## [WHAT IS BEING ASKED]
Repeat precisely the span of lines below that opens with the line containing "red star: (458, 377) -> (273, 223), moved" and closes with the line containing "orange ellipse: (513, 468)", both included.

## [INFORMATION SUPPLIED]

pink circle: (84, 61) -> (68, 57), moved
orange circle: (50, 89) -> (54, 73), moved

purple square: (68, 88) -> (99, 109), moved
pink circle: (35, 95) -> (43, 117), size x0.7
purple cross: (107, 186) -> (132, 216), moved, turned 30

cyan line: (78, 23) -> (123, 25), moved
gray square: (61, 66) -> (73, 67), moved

--

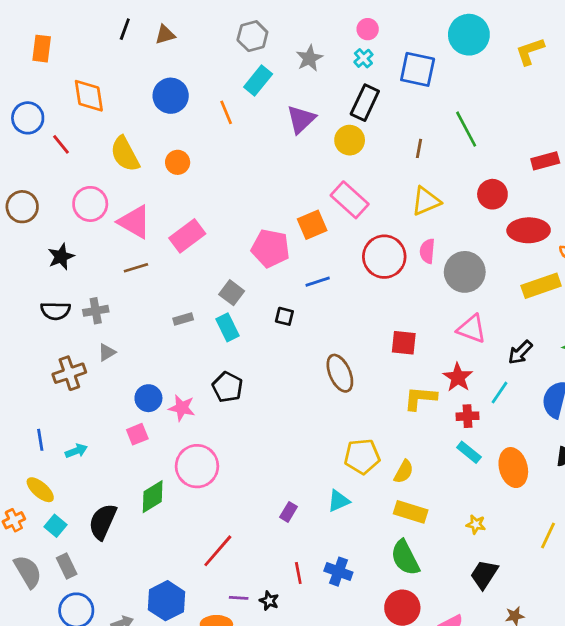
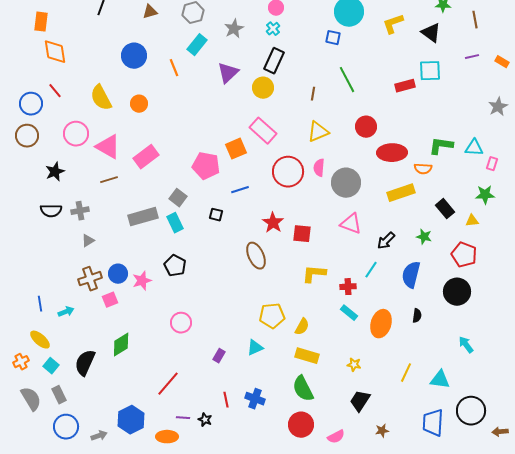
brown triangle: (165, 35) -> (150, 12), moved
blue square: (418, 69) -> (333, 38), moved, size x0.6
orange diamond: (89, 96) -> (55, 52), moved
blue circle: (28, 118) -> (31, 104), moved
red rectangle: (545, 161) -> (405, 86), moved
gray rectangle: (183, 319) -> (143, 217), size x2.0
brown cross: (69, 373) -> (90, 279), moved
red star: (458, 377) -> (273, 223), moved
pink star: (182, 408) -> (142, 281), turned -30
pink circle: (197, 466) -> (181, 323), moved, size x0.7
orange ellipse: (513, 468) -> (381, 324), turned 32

---

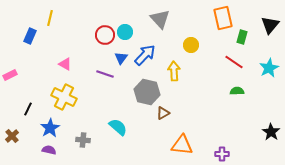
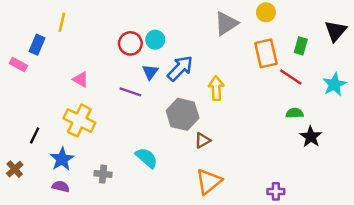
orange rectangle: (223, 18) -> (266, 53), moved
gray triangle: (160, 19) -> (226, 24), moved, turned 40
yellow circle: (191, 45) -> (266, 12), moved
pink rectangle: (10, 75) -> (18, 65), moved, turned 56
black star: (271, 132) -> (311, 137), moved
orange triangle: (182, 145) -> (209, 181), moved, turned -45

## [RESPONSE]
red star: (458, 377) -> (273, 223), moved
pink star: (182, 408) -> (142, 281), turned -30
pink circle: (197, 466) -> (181, 323), moved, size x0.7
orange ellipse: (513, 468) -> (381, 324), turned 32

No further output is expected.